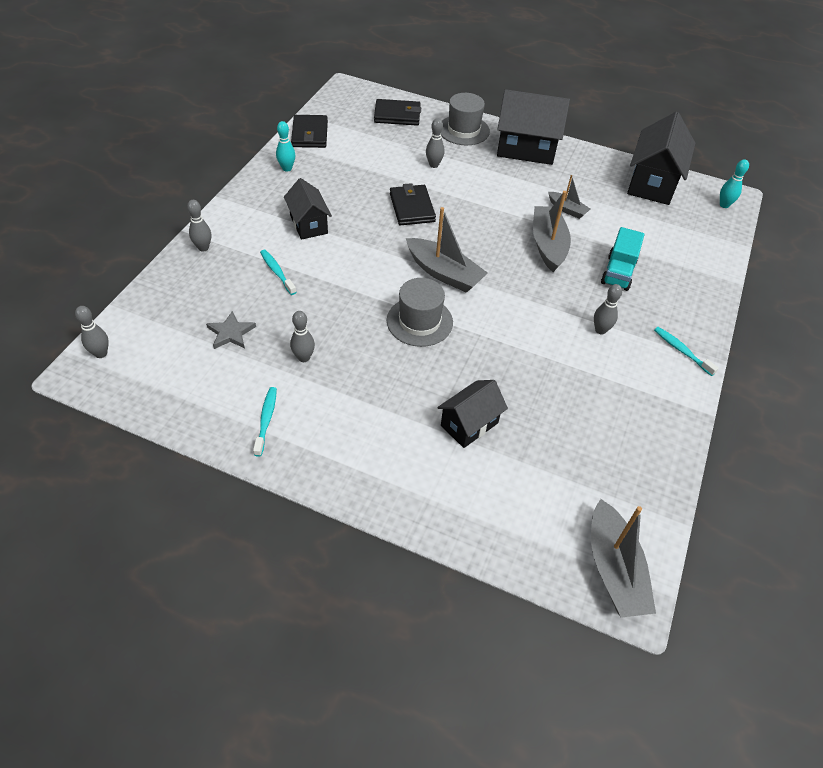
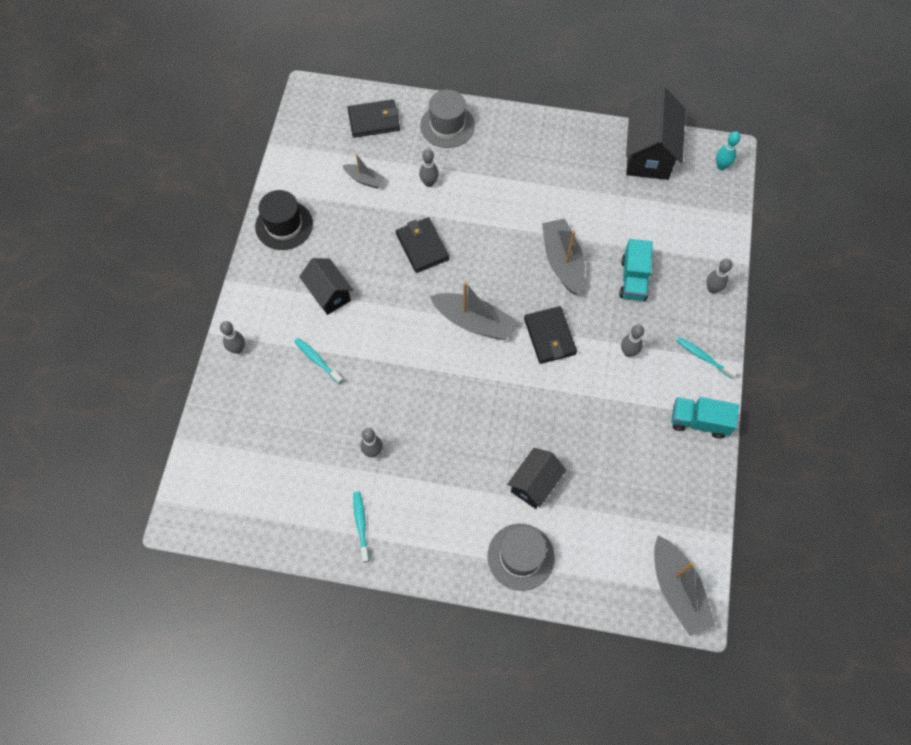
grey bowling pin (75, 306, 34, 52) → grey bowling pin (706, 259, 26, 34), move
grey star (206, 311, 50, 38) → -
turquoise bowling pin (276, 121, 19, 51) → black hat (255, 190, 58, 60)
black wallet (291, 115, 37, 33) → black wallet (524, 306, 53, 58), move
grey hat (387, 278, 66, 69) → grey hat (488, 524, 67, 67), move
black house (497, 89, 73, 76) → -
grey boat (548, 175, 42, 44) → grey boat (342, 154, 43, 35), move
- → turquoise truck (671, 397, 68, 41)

------------------------------------------------------------------------

**TASK TO COMPLETE**
Search the listing for the string "bowling". Copy each line where it turns up.

**EXERCISE ANSWER**
grey bowling pin (75, 306, 34, 52) → grey bowling pin (706, 259, 26, 34), move
turquoise bowling pin (276, 121, 19, 51) → black hat (255, 190, 58, 60)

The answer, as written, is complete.